Exercise material START

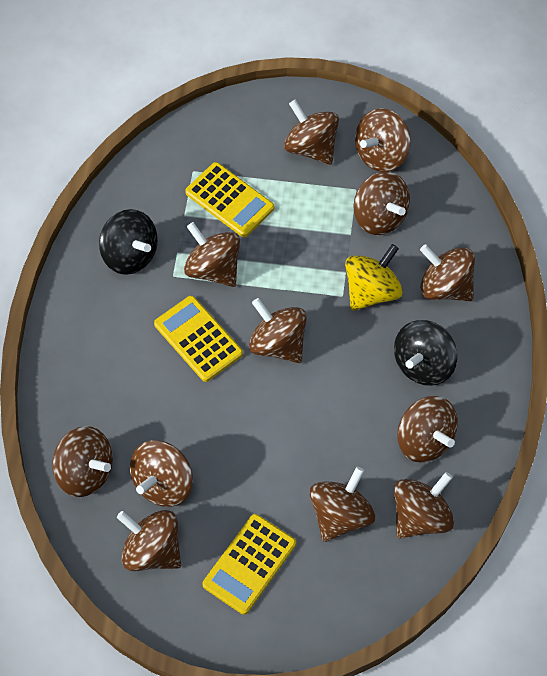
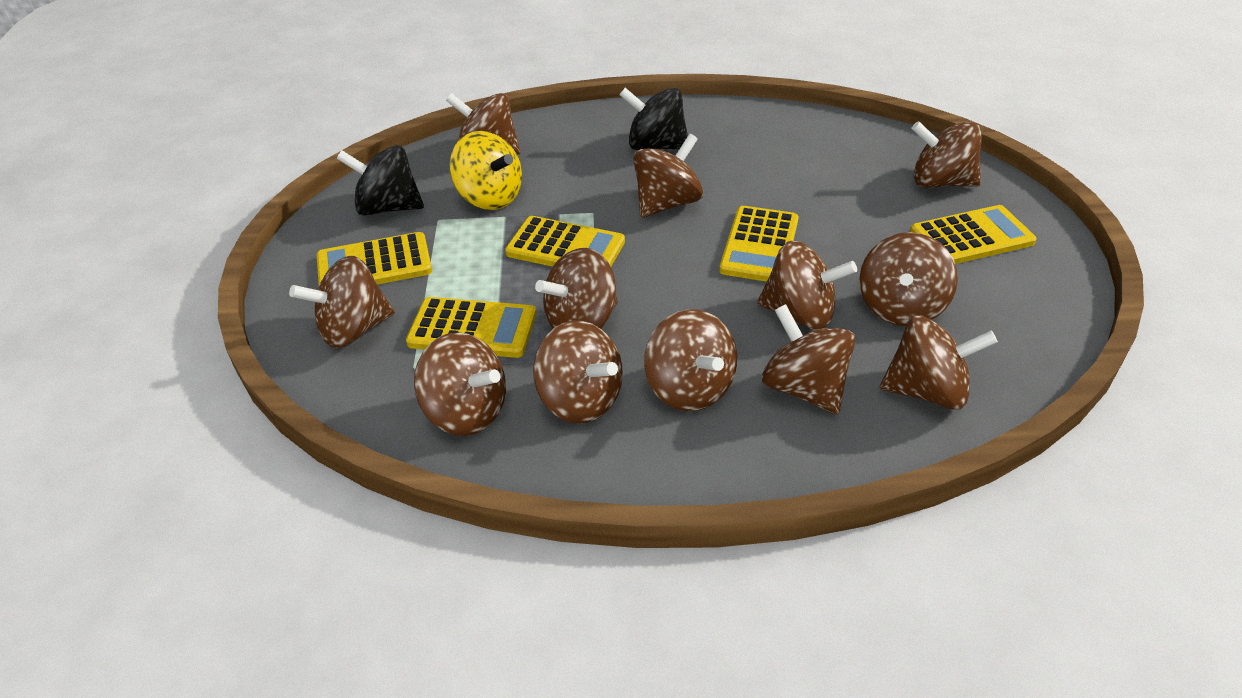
yellow calculator: 3 -> 5

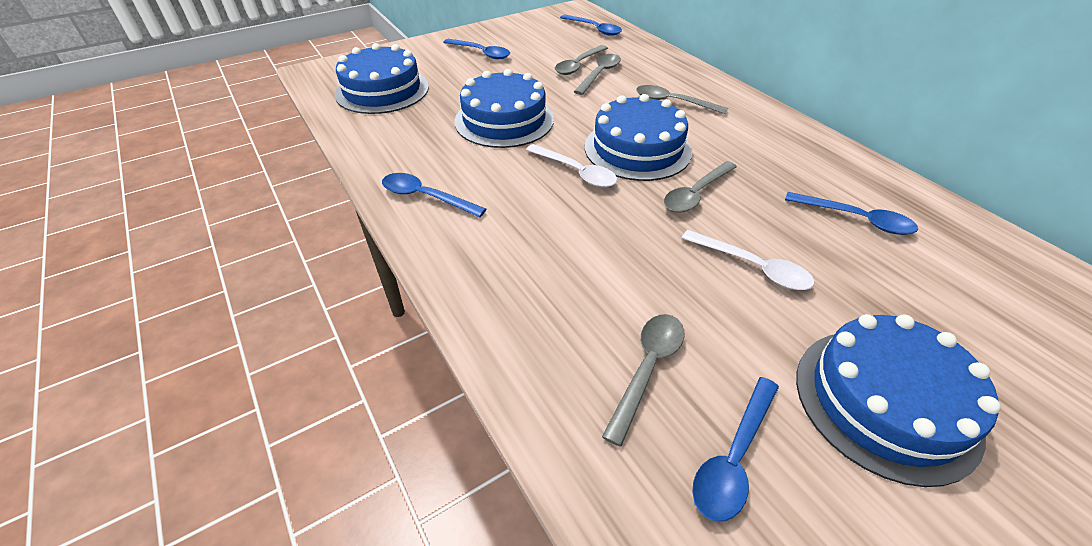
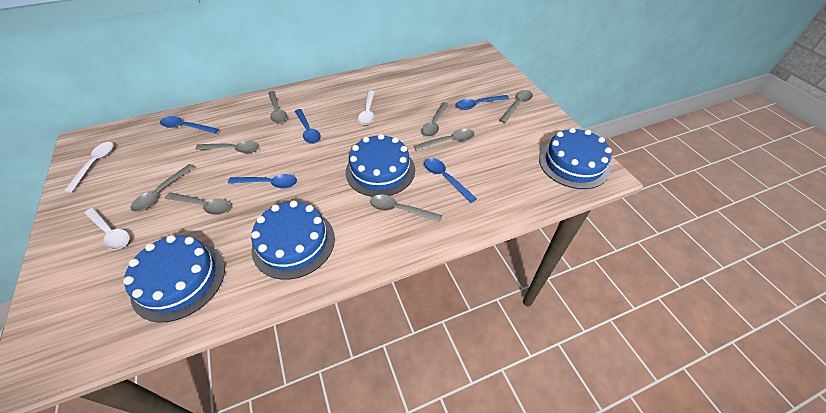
grey spoon: 5 -> 8
white spoon: 2 -> 3

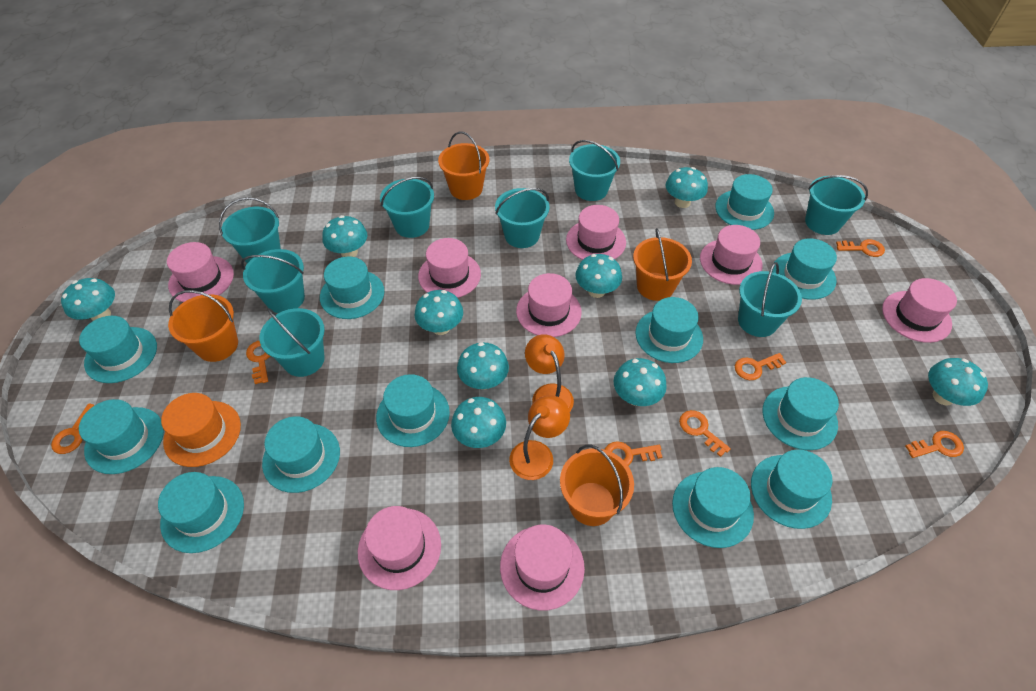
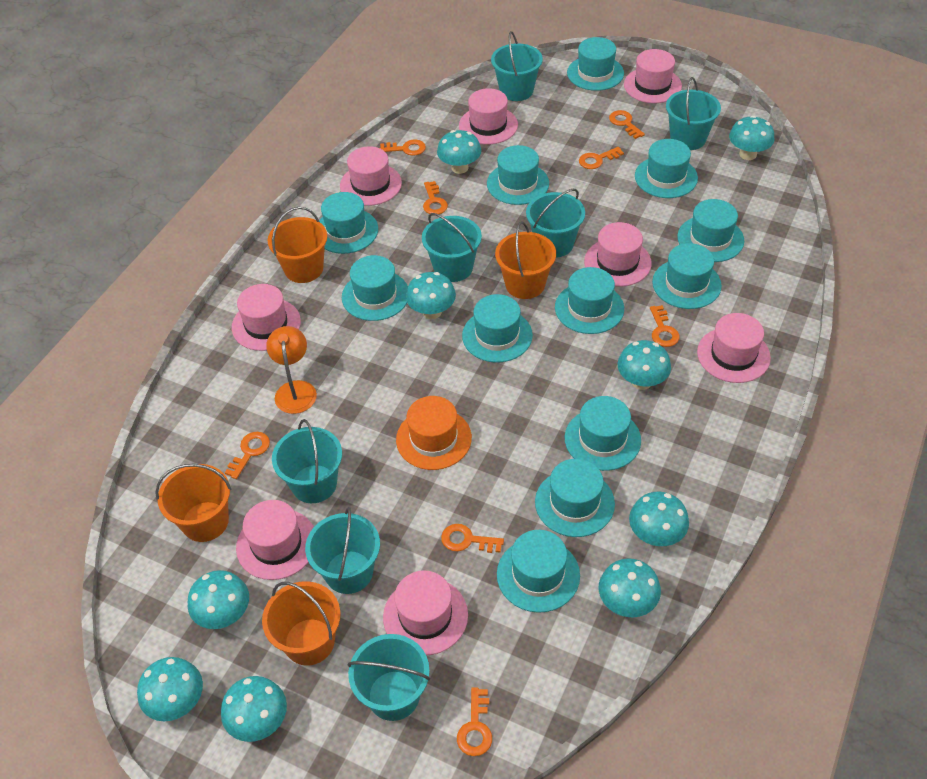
orange key: 7 -> 8
orange lamp: 2 -> 1
turquoise bucket: 8 -> 7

Exercise material END

Your assignment:
If a record holds a picture, leave the picture out, but copy everything else exactly.

Solution:
yellow calculator: 3 -> 5

grey spoon: 5 -> 8
white spoon: 2 -> 3

orange key: 7 -> 8
orange lamp: 2 -> 1
turquoise bucket: 8 -> 7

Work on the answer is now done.